───── Data supplied

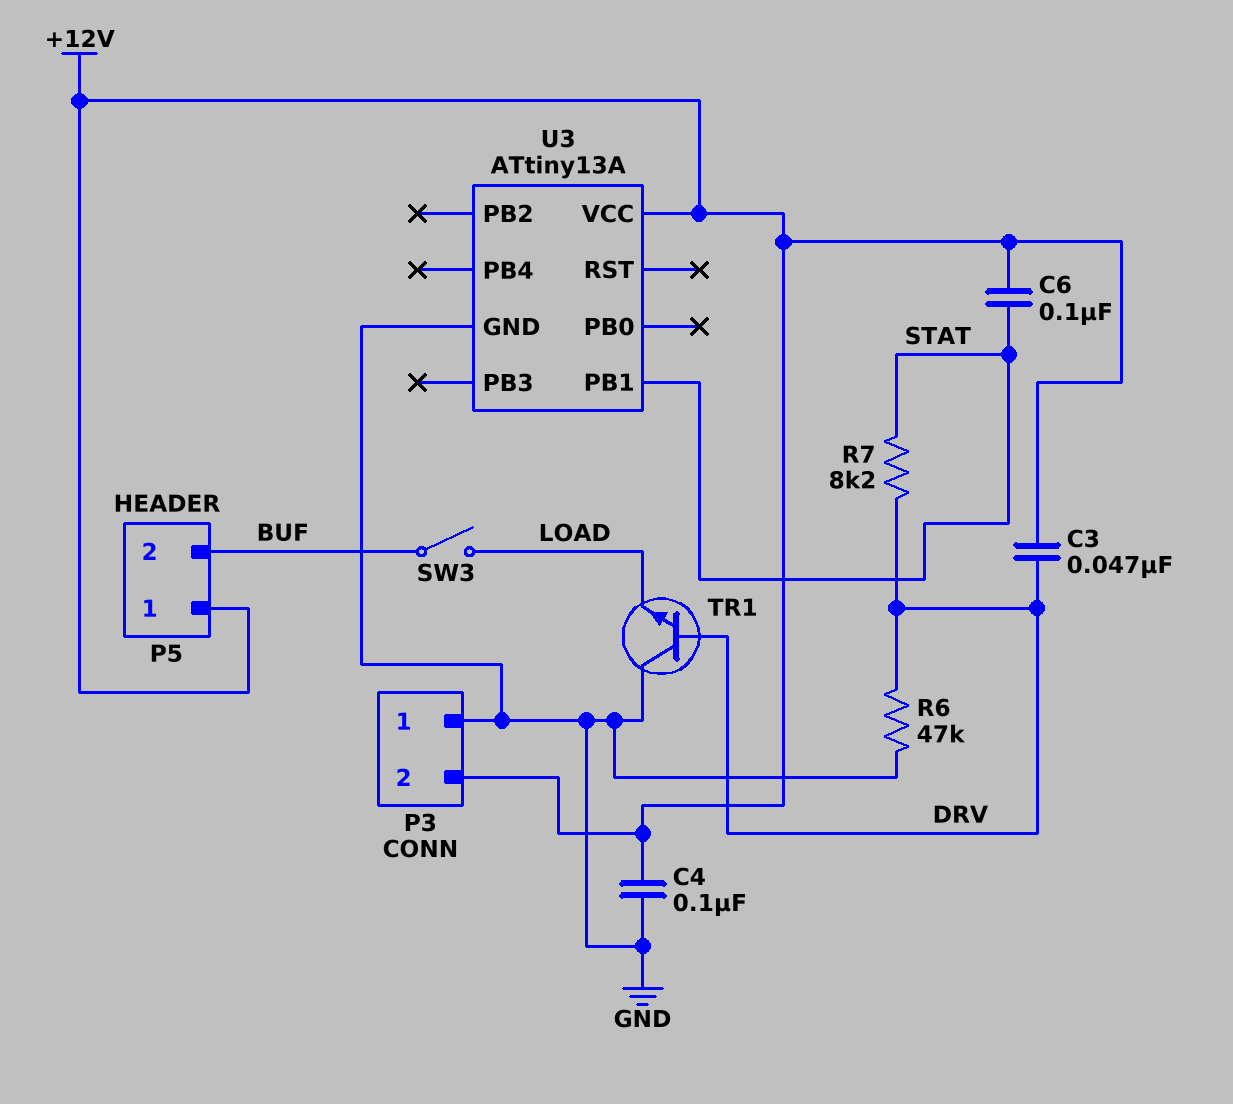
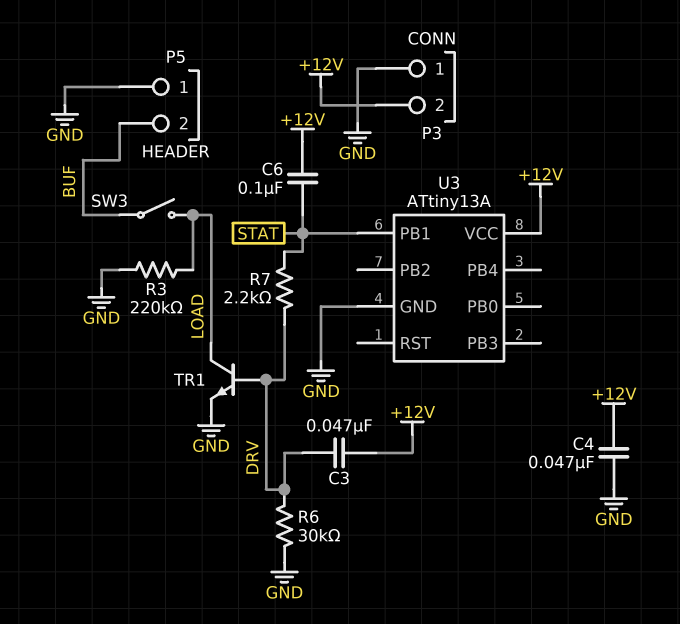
C4: 100nF (+12V, GND) -> 47nF (+12V, GND)
P5 pin 1: +12V -> GND
R3: none -> 220k (GND, LOAD)
R6: 47k (DRV, GND) -> 30k (DRV, GND)
R7: 8.2k (DRV, STAT) -> 2.2k (DRV, STAT)
TR1: NPN (B DRV, C GND, E LOAD) -> NPN (B DRV, C LOAD, E GND)

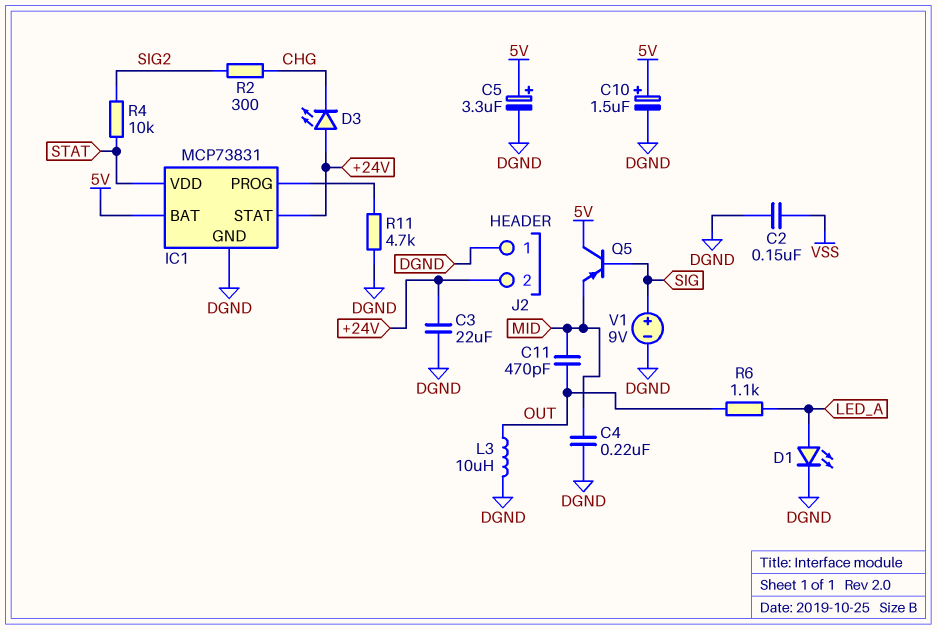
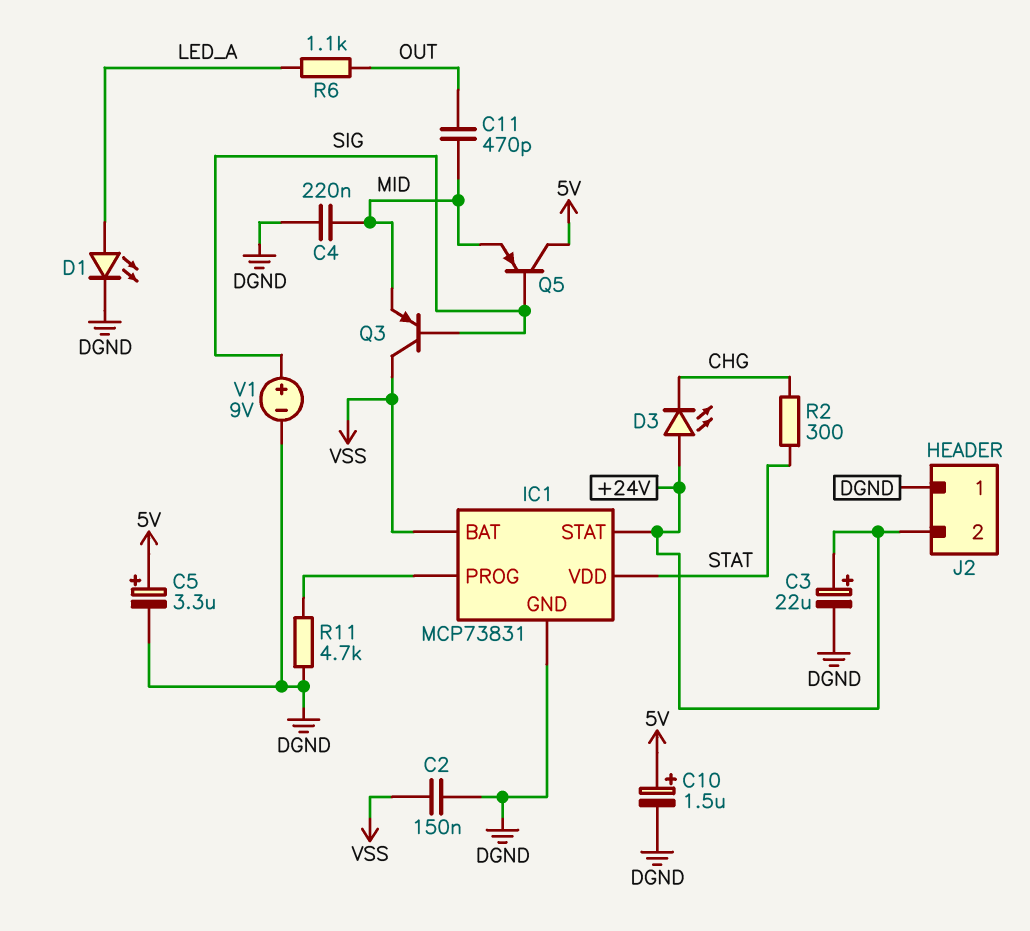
C3: 22uF (+24V, DGND) -> 22uF (plus +24V, minus DGND)
IC1 pin BAT: 5V -> VSS
L3: 10uH (DGND, OUT) -> none
Q3: none -> PNP (B SIG, C VSS, E MID)
R2: 300 (CHG, SIG2) -> 300 (CHG, STAT)
R4: 10k (SIG2, STAT) -> none

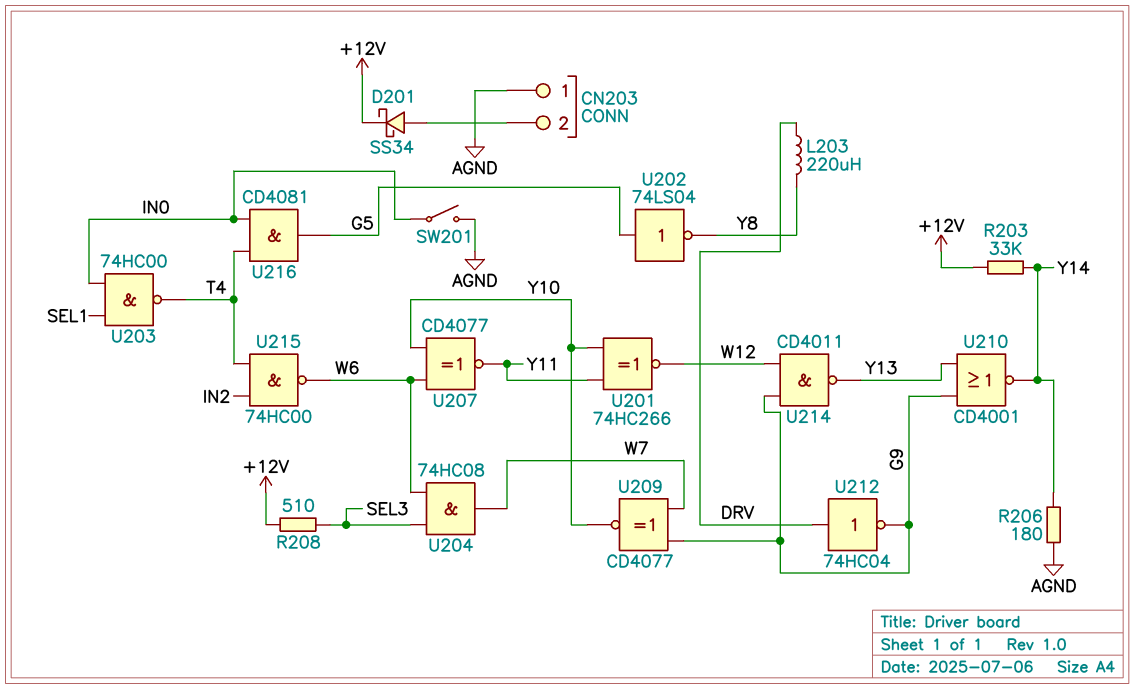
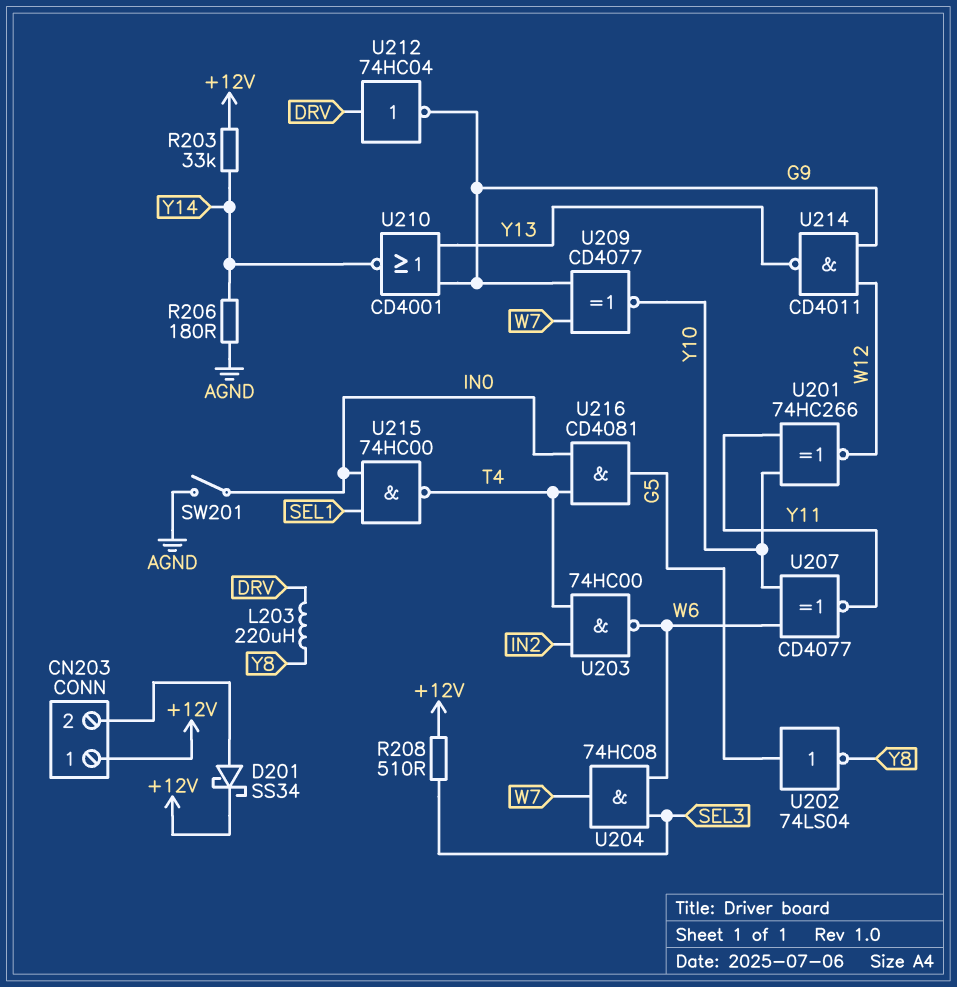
CN203 pin 1: AGND -> +12V
U203: NAND 74HC00 (in IN0, in SEL1, out T4) -> NAND 74HC00 (in IN2, in T4, out W6)
U215: NAND 74HC00 (in IN2, in T4, out W6) -> NAND 74HC00 (in IN0, in SEL1, out T4)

──────────

Only what runs from the line with "P5 pin 1: +12V -> GND" through the last line of the listing above belongs in the answer, set down exactly and free of pictures.

P5 pin 1: +12V -> GND
R3: none -> 220k (GND, LOAD)
R6: 47k (DRV, GND) -> 30k (DRV, GND)
R7: 8.2k (DRV, STAT) -> 2.2k (DRV, STAT)
TR1: NPN (B DRV, C GND, E LOAD) -> NPN (B DRV, C LOAD, E GND)

C3: 22uF (+24V, DGND) -> 22uF (plus +24V, minus DGND)
IC1 pin BAT: 5V -> VSS
L3: 10uH (DGND, OUT) -> none
Q3: none -> PNP (B SIG, C VSS, E MID)
R2: 300 (CHG, SIG2) -> 300 (CHG, STAT)
R4: 10k (SIG2, STAT) -> none

CN203 pin 1: AGND -> +12V
U203: NAND 74HC00 (in IN0, in SEL1, out T4) -> NAND 74HC00 (in IN2, in T4, out W6)
U215: NAND 74HC00 (in IN2, in T4, out W6) -> NAND 74HC00 (in IN0, in SEL1, out T4)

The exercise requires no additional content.